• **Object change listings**
++++++

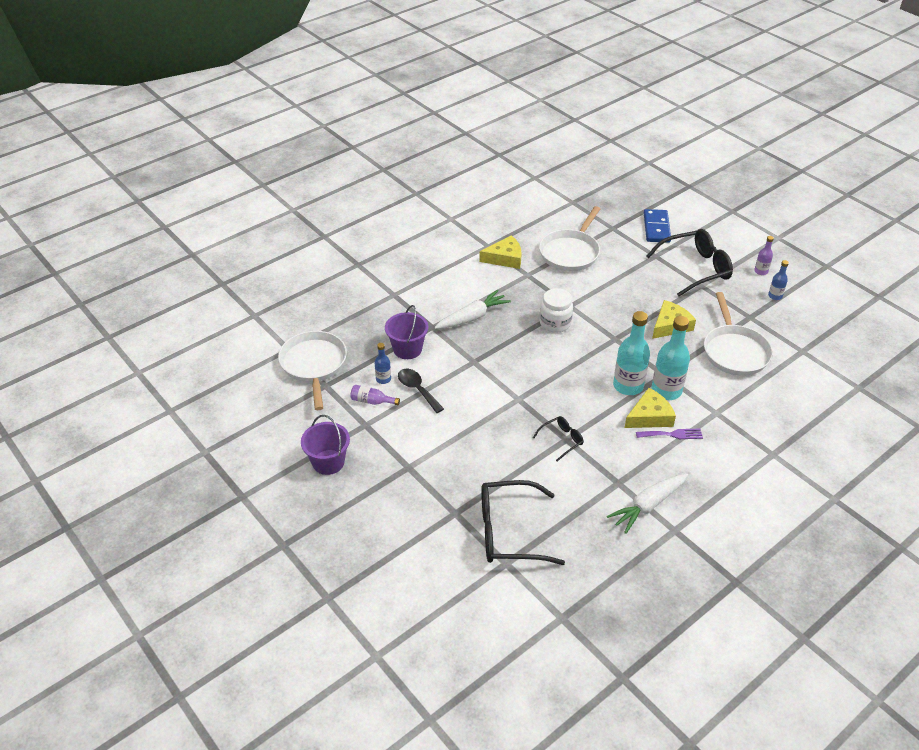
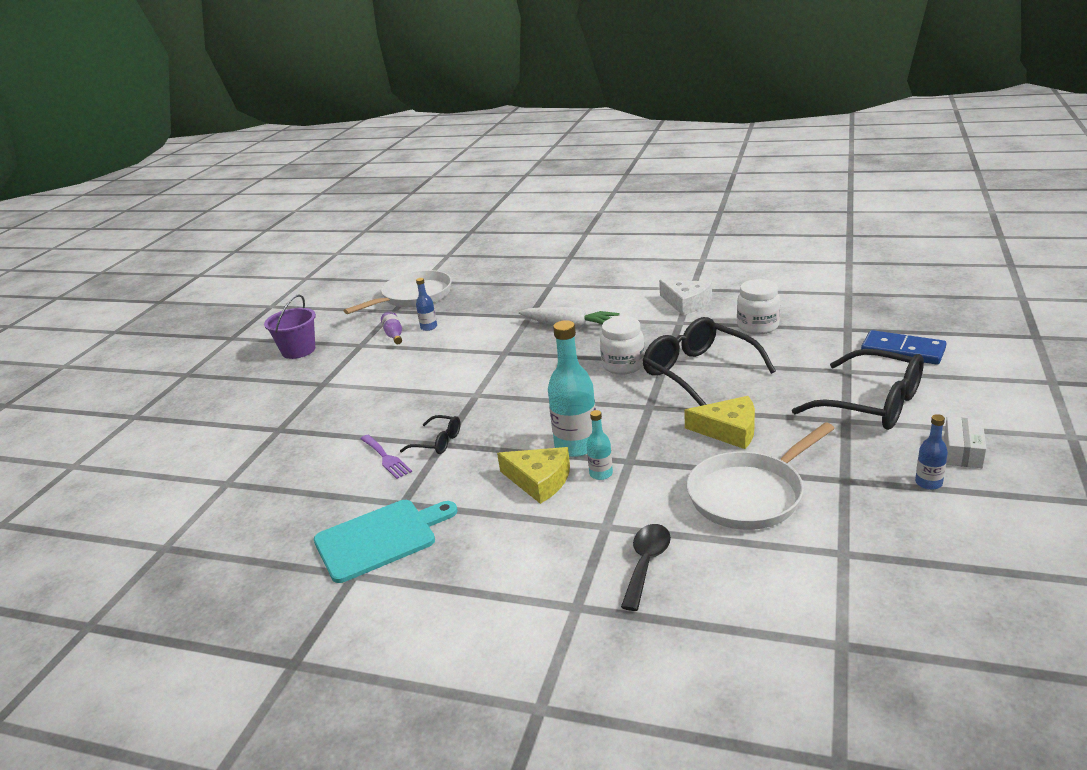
camera: 60 degrees right, 15 degrees down
(407, 349) = (482, 320): purple bucket -> none
(417, 389) = (432, 346): black spoon -> black spoon (646, 563)
(505, 258) = (686, 303): yellow cheese -> white cheese
(509, 532) = (272, 467): black glasses -> black glasses (699, 372)
(570, 252) = (758, 326): white pan -> white jar
(648, 506) = (380, 538): white carrot -> turquoise cutting board
(656, 228) = (902, 351): blue domino -> blue domino turned 60 degrees clockwise
(666, 390) = (601, 474): turquoise bottle -> turquoise bottle, size x0.51
(672, 434) = (524, 508): purple fork -> purple fork (386, 458)
(761, 271) = (962, 451): purple bottle -> white box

++++++

• **PROBLEM TO WORK ON**
Omit the pictures; set down each record exactly.

• **EXERCISE RESPONSE**
camera: 60 degrees right, 15 degrees down
(407, 349) = (482, 320): purple bucket -> none
(417, 389) = (432, 346): black spoon -> black spoon (646, 563)
(505, 258) = (686, 303): yellow cheese -> white cheese
(509, 532) = (272, 467): black glasses -> black glasses (699, 372)
(570, 252) = (758, 326): white pan -> white jar
(648, 506) = (380, 538): white carrot -> turquoise cutting board
(656, 228) = (902, 351): blue domino -> blue domino turned 60 degrees clockwise
(666, 390) = (601, 474): turquoise bottle -> turquoise bottle, size x0.51
(672, 434) = (524, 508): purple fork -> purple fork (386, 458)
(761, 271) = (962, 451): purple bottle -> white box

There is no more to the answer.